* What you will do:
Although the records contain pictures, only their text should be set down, exactly as written.

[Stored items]

-=-=-

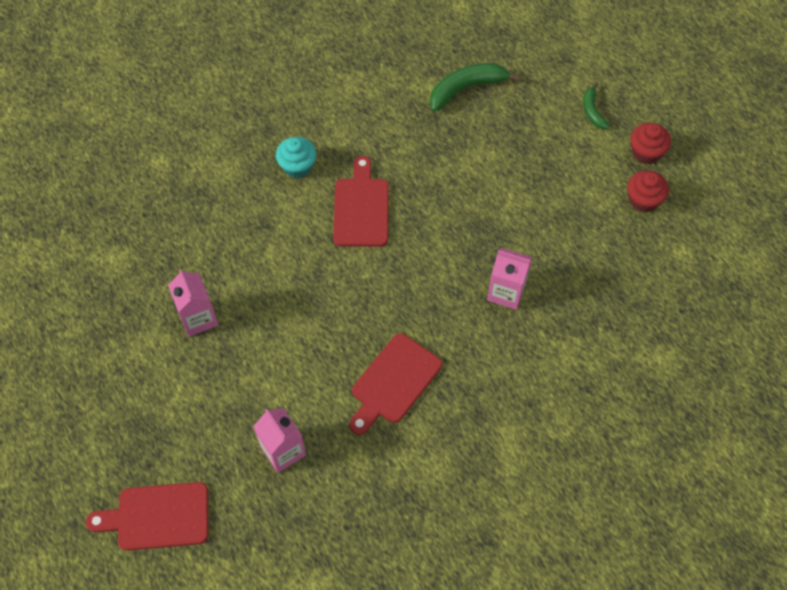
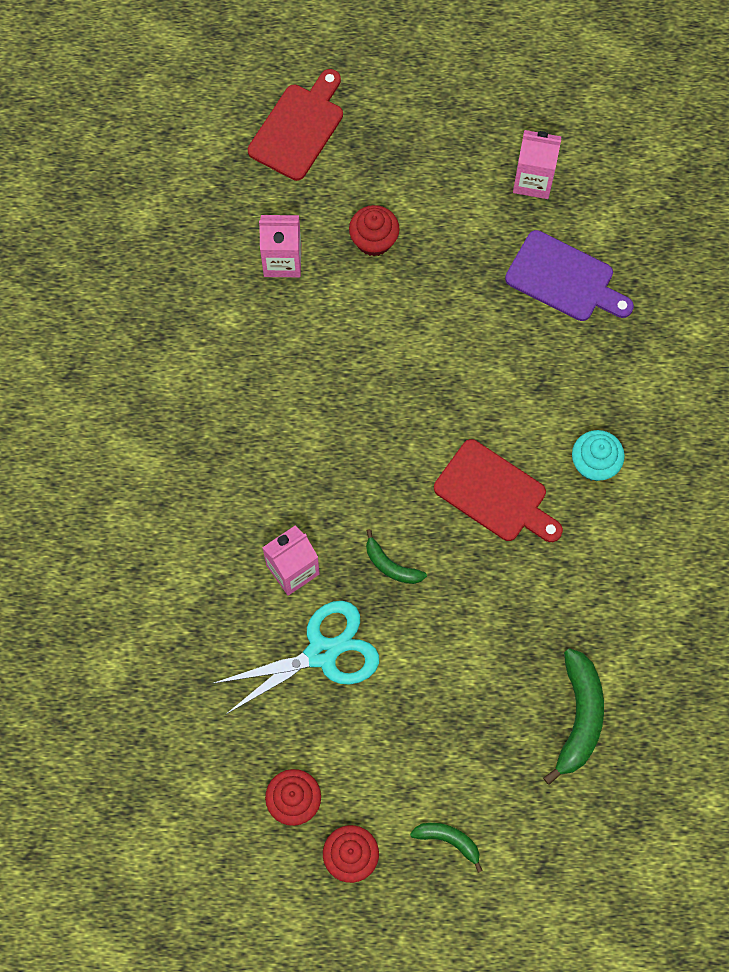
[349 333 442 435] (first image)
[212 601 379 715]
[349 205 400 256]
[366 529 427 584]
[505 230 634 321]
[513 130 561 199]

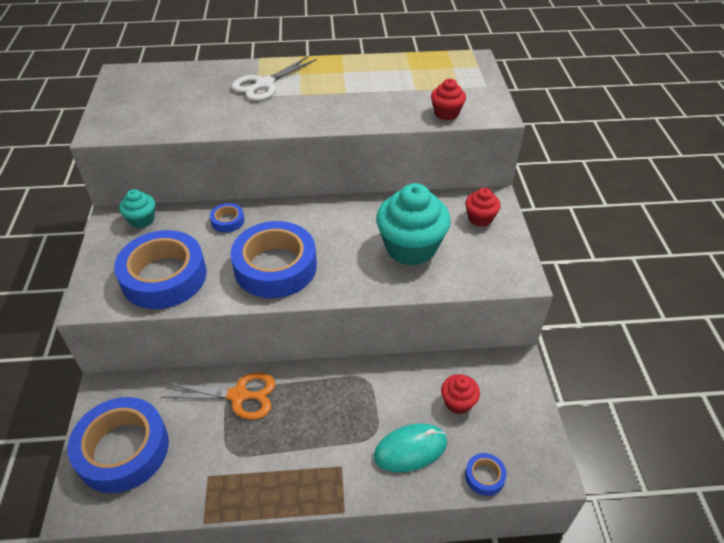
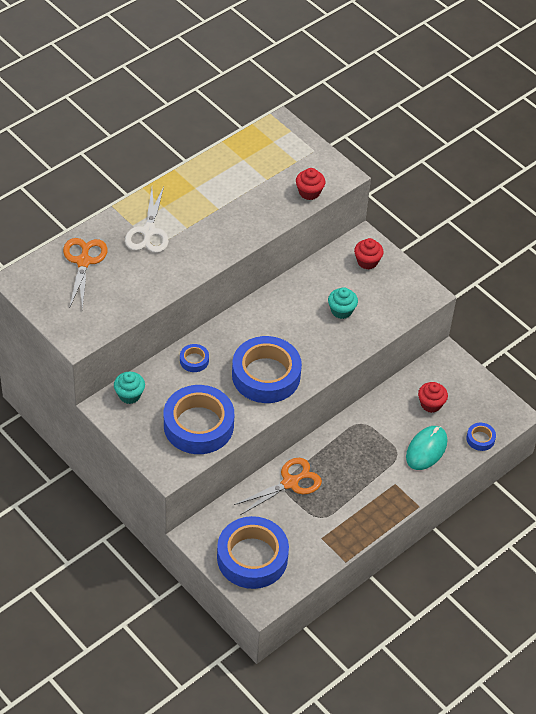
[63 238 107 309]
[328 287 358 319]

-=-=-

* Written solution:
[349 333 442 435] (first image)
[212 601 379 715]
[349 205 400 256]
[366 529 427 584]
[505 230 634 321]
[513 130 561 199]

[63 238 107 309]
[328 287 358 319]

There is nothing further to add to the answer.